Start of Material shown

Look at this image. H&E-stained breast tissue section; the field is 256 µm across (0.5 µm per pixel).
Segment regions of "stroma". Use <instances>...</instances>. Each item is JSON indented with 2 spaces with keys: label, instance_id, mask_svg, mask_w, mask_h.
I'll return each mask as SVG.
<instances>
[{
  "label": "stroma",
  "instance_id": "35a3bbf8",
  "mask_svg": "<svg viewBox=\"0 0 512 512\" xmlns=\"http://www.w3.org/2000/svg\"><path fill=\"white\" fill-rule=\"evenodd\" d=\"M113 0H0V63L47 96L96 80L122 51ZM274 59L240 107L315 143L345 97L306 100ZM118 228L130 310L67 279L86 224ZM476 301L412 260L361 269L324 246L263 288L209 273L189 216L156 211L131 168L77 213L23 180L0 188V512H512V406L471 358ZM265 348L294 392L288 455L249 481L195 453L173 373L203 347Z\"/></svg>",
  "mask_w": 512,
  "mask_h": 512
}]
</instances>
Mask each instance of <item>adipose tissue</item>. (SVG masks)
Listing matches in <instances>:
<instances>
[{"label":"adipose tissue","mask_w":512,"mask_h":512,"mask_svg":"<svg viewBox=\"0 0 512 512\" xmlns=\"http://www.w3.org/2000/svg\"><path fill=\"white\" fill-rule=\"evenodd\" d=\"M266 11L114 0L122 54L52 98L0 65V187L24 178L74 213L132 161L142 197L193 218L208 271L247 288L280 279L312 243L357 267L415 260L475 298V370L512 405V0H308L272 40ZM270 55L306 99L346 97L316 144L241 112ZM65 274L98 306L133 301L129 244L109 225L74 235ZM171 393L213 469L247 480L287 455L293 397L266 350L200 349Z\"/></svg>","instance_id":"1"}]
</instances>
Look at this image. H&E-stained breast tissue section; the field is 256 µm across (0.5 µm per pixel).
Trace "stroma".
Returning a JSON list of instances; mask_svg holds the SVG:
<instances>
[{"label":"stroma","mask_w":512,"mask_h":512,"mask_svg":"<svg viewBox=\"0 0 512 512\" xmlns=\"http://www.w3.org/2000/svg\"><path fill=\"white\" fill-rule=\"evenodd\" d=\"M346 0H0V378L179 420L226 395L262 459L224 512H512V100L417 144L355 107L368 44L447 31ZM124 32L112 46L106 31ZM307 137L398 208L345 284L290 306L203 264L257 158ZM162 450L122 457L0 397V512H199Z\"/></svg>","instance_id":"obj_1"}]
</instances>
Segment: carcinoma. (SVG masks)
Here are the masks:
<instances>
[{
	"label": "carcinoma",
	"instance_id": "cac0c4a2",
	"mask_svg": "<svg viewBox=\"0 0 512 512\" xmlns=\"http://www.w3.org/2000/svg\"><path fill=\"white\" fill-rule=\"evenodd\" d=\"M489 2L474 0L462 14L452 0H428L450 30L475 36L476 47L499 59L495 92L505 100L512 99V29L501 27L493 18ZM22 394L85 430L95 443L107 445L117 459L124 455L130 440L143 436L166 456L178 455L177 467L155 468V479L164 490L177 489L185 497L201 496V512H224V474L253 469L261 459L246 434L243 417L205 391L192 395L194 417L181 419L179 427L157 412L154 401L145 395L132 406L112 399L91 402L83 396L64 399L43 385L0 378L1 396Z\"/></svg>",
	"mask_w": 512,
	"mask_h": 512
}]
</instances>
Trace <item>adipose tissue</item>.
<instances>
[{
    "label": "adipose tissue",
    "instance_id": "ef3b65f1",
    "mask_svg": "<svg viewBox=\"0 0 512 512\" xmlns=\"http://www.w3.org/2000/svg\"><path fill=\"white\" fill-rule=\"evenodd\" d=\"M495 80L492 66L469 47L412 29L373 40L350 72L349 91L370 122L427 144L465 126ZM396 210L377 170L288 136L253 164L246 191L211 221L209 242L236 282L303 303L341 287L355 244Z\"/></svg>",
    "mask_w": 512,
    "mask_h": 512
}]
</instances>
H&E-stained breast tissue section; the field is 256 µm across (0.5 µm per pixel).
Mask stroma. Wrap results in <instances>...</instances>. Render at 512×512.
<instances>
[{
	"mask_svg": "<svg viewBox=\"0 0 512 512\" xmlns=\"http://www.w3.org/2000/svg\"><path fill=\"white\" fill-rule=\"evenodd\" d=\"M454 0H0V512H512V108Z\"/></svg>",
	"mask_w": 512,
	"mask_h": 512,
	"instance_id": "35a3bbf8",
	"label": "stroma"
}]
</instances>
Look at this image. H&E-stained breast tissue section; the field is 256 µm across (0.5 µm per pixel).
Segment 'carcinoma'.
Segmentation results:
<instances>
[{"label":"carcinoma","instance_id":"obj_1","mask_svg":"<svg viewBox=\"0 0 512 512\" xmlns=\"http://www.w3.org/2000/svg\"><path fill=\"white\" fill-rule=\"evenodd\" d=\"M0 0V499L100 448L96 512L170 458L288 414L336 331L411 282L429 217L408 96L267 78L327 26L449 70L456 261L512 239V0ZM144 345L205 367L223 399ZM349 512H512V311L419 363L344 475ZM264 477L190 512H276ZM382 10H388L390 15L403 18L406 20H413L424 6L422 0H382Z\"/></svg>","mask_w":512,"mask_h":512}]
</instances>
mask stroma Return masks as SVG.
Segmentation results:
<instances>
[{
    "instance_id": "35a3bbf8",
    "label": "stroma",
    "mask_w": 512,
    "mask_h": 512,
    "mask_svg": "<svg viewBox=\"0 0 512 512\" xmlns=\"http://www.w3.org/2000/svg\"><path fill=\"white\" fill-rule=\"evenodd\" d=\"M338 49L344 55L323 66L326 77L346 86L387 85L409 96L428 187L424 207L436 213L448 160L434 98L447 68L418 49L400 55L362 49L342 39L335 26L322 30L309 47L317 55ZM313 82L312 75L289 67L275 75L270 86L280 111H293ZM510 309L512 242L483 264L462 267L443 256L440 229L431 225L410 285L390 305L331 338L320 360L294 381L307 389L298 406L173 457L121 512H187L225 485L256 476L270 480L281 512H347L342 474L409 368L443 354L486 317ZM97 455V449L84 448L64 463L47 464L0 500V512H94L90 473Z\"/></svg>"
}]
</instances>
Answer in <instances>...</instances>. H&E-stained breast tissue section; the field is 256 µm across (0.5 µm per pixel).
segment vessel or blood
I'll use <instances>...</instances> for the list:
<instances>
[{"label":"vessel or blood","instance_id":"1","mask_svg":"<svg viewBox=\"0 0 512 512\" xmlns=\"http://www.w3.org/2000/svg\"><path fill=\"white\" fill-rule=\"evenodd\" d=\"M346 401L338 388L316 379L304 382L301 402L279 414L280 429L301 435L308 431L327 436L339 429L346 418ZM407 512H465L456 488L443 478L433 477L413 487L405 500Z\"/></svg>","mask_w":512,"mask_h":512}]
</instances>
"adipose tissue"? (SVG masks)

End of Material shown

What this task involves - Exactly reproduce every line found in the records.

Exercise solution -
Look at this image. H&E-stained breast tissue section; the field is 256 µm across (0.5 µm per pixel).
Segment regions of "stroma". Use <instances>...</instances>. Each item is JSON indented with 2 spaces with keys: label, instance_id, mask_svg, mask_w, mask_h.
I'll return each mask as SVG.
<instances>
[{
  "label": "stroma",
  "instance_id": "35a3bbf8",
  "mask_svg": "<svg viewBox=\"0 0 512 512\" xmlns=\"http://www.w3.org/2000/svg\"><path fill=\"white\" fill-rule=\"evenodd\" d=\"M113 0H0V63L47 96L96 80L122 51ZM274 59L240 107L315 143L345 97L306 100ZM118 228L130 310L67 279L86 224ZM476 301L412 260L361 269L324 246L263 288L209 273L189 216L156 211L131 168L77 213L23 180L0 188V512H512V406L471 358ZM265 348L294 392L288 455L249 481L195 453L173 373L203 347Z\"/></svg>",
  "mask_w": 512,
  "mask_h": 512
}]
</instances>
Mask each instance of <item>adipose tissue</item>. (SVG masks)
Listing matches in <instances>:
<instances>
[{"label":"adipose tissue","mask_w":512,"mask_h":512,"mask_svg":"<svg viewBox=\"0 0 512 512\" xmlns=\"http://www.w3.org/2000/svg\"><path fill=\"white\" fill-rule=\"evenodd\" d=\"M266 11L114 0L122 54L52 98L0 65V187L24 178L74 213L132 161L142 197L193 218L208 271L247 288L280 279L312 243L357 267L415 260L475 298V370L512 405V0H308L272 40ZM270 55L306 99L346 97L316 144L241 112ZM65 274L98 306L133 301L129 244L109 225L74 235ZM171 393L213 469L247 480L287 455L293 397L266 350L200 349Z\"/></svg>","instance_id":"1"}]
</instances>
Look at this image. H&E-stained breast tissue section; the field is 256 µm across (0.5 µm per pixel).
Trace "stroma".
Returning a JSON list of instances; mask_svg holds the SVG:
<instances>
[{"label":"stroma","mask_w":512,"mask_h":512,"mask_svg":"<svg viewBox=\"0 0 512 512\" xmlns=\"http://www.w3.org/2000/svg\"><path fill=\"white\" fill-rule=\"evenodd\" d=\"M346 0H0V378L179 420L226 395L262 459L224 512H512V100L417 144L355 107L368 44L447 31ZM124 32L112 46L106 31ZM307 137L398 208L345 284L290 306L203 264L257 158ZM162 450L122 457L0 397V512H199Z\"/></svg>","instance_id":"obj_1"}]
</instances>
Segment: carcinoma. (SVG masks)
Here are the masks:
<instances>
[{
	"label": "carcinoma",
	"instance_id": "cac0c4a2",
	"mask_svg": "<svg viewBox=\"0 0 512 512\" xmlns=\"http://www.w3.org/2000/svg\"><path fill=\"white\" fill-rule=\"evenodd\" d=\"M489 2L474 0L462 14L452 0H428L450 30L475 36L476 47L499 59L495 92L505 100L512 99V29L501 27L493 18ZM22 394L85 430L95 443L107 445L117 459L124 455L130 440L143 436L166 456L178 455L177 467L155 468V479L164 490L177 489L185 497L201 496V512H224V474L253 469L261 459L246 434L243 417L205 391L192 395L194 417L181 419L179 427L157 412L154 401L145 395L132 406L112 399L91 402L83 396L64 399L43 385L0 378L1 396Z\"/></svg>",
	"mask_w": 512,
	"mask_h": 512
}]
</instances>
Trace <item>adipose tissue</item>.
<instances>
[{
    "label": "adipose tissue",
    "instance_id": "ef3b65f1",
    "mask_svg": "<svg viewBox=\"0 0 512 512\" xmlns=\"http://www.w3.org/2000/svg\"><path fill=\"white\" fill-rule=\"evenodd\" d=\"M495 80L492 66L469 47L412 29L373 40L350 72L349 91L370 122L427 144L465 126ZM396 210L377 170L288 136L253 164L246 191L211 221L209 242L236 282L303 303L341 287L355 244Z\"/></svg>",
    "mask_w": 512,
    "mask_h": 512
}]
</instances>
H&E-stained breast tissue section; the field is 256 µm across (0.5 µm per pixel).
Mask stroma. Wrap results in <instances>...</instances>. Render at 512×512.
<instances>
[{
	"mask_svg": "<svg viewBox=\"0 0 512 512\" xmlns=\"http://www.w3.org/2000/svg\"><path fill=\"white\" fill-rule=\"evenodd\" d=\"M454 0H0V512H512V108Z\"/></svg>",
	"mask_w": 512,
	"mask_h": 512,
	"instance_id": "35a3bbf8",
	"label": "stroma"
}]
</instances>
Look at this image. H&E-stained breast tissue section; the field is 256 µm across (0.5 µm per pixel).
Segment 'carcinoma'.
Segmentation results:
<instances>
[{"label":"carcinoma","instance_id":"obj_1","mask_svg":"<svg viewBox=\"0 0 512 512\" xmlns=\"http://www.w3.org/2000/svg\"><path fill=\"white\" fill-rule=\"evenodd\" d=\"M0 0V499L100 448L96 512L170 458L288 414L336 331L411 282L429 217L408 96L267 78L327 26L449 70L456 261L512 239V0ZM144 345L205 367L223 399ZM349 512H512V311L419 363L344 475ZM264 477L190 512H276ZM382 10H388L390 15L403 18L406 20H413L424 6L422 0H382Z\"/></svg>","mask_w":512,"mask_h":512}]
</instances>
mask stroma Return masks as SVG.
Segmentation results:
<instances>
[{
    "instance_id": "35a3bbf8",
    "label": "stroma",
    "mask_w": 512,
    "mask_h": 512,
    "mask_svg": "<svg viewBox=\"0 0 512 512\" xmlns=\"http://www.w3.org/2000/svg\"><path fill=\"white\" fill-rule=\"evenodd\" d=\"M338 49L344 55L323 66L326 77L346 86L387 85L409 96L428 187L424 207L436 213L448 160L434 98L447 68L418 49L400 55L362 49L342 39L335 26L322 30L309 47L317 55ZM313 82L312 75L289 67L275 75L270 86L280 111H293ZM510 309L512 242L483 264L462 267L443 256L440 229L431 225L410 285L390 305L331 338L320 360L294 381L307 389L298 406L173 457L121 512H187L225 485L256 476L270 480L281 512H347L342 474L409 368L443 354L486 317ZM97 455V449L84 448L64 463L47 464L0 500V512H94L90 473Z\"/></svg>"
}]
</instances>
Answer in <instances>...</instances>. H&E-stained breast tissue section; the field is 256 µm across (0.5 µm per pixel).
segment vessel or blood
I'll use <instances>...</instances> for the list:
<instances>
[{"label":"vessel or blood","instance_id":"1","mask_svg":"<svg viewBox=\"0 0 512 512\" xmlns=\"http://www.w3.org/2000/svg\"><path fill=\"white\" fill-rule=\"evenodd\" d=\"M346 401L338 388L316 379L304 382L301 402L279 414L280 429L301 435L308 431L327 436L339 429L346 418ZM407 512H465L456 488L443 478L433 477L413 487L405 500Z\"/></svg>","mask_w":512,"mask_h":512}]
</instances>
"adipose tissue"? (SVG masks)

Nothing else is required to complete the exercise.